Convert the listing into a numbered list, one item per line, skipping any blank lines. Don't include the pictures in your answer.

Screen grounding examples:
********************

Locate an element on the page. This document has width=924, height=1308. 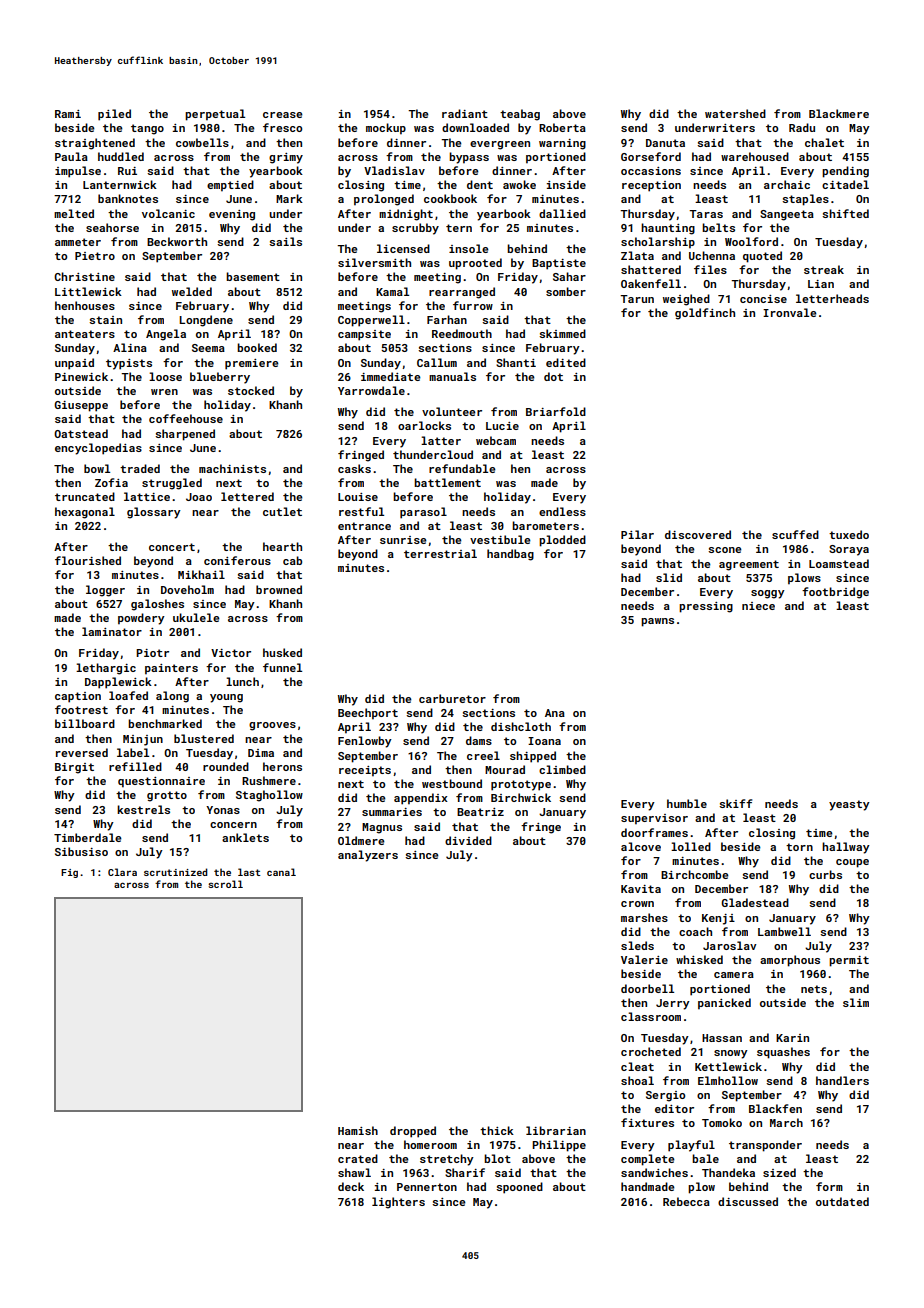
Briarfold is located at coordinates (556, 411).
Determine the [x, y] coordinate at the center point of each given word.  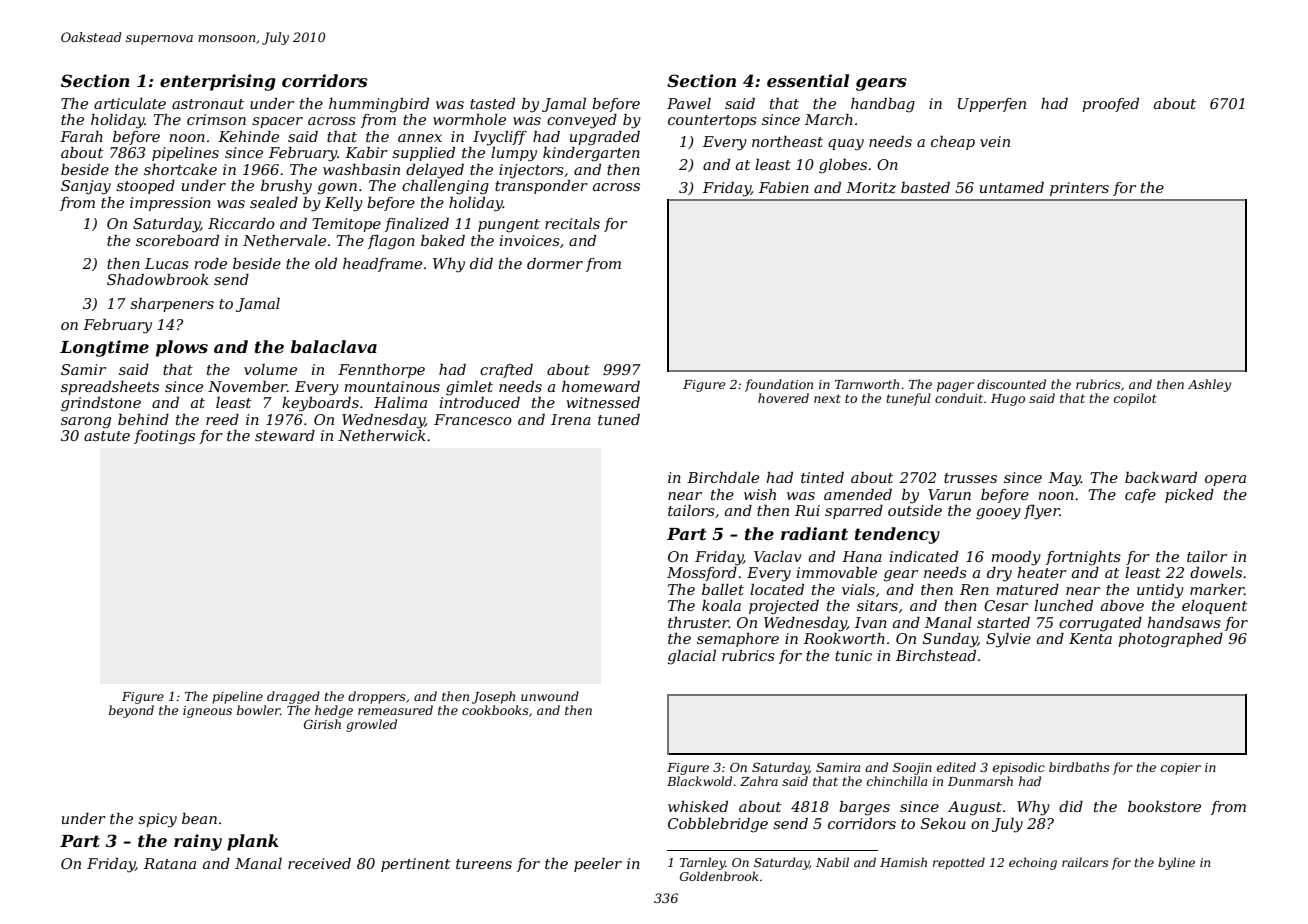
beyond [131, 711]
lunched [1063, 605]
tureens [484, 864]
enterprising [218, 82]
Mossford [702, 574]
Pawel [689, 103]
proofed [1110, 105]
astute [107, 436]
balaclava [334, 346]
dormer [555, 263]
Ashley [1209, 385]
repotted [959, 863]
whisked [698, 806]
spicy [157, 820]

********************

### Full response
1. Locate an element on the page. This document has width=924, height=1308. 
2. Briarfold is located at coordinates (556, 411).
3. Determine the [x, y] coordinate at the center point of each given word.  
4. beyond [131, 711]
5. lunched [1063, 605]
6. tureens [484, 864]
7. enterprising [218, 82]
8. Mossford [702, 574]
9. Pawel [689, 103]
10. proofed [1110, 105]
11. astute [107, 436]
12. balaclava [334, 346]
13. dormer [555, 263]
14. Ashley [1209, 385]
15. repotted [959, 863]
16. whisked [698, 806]
17. spicy [157, 820]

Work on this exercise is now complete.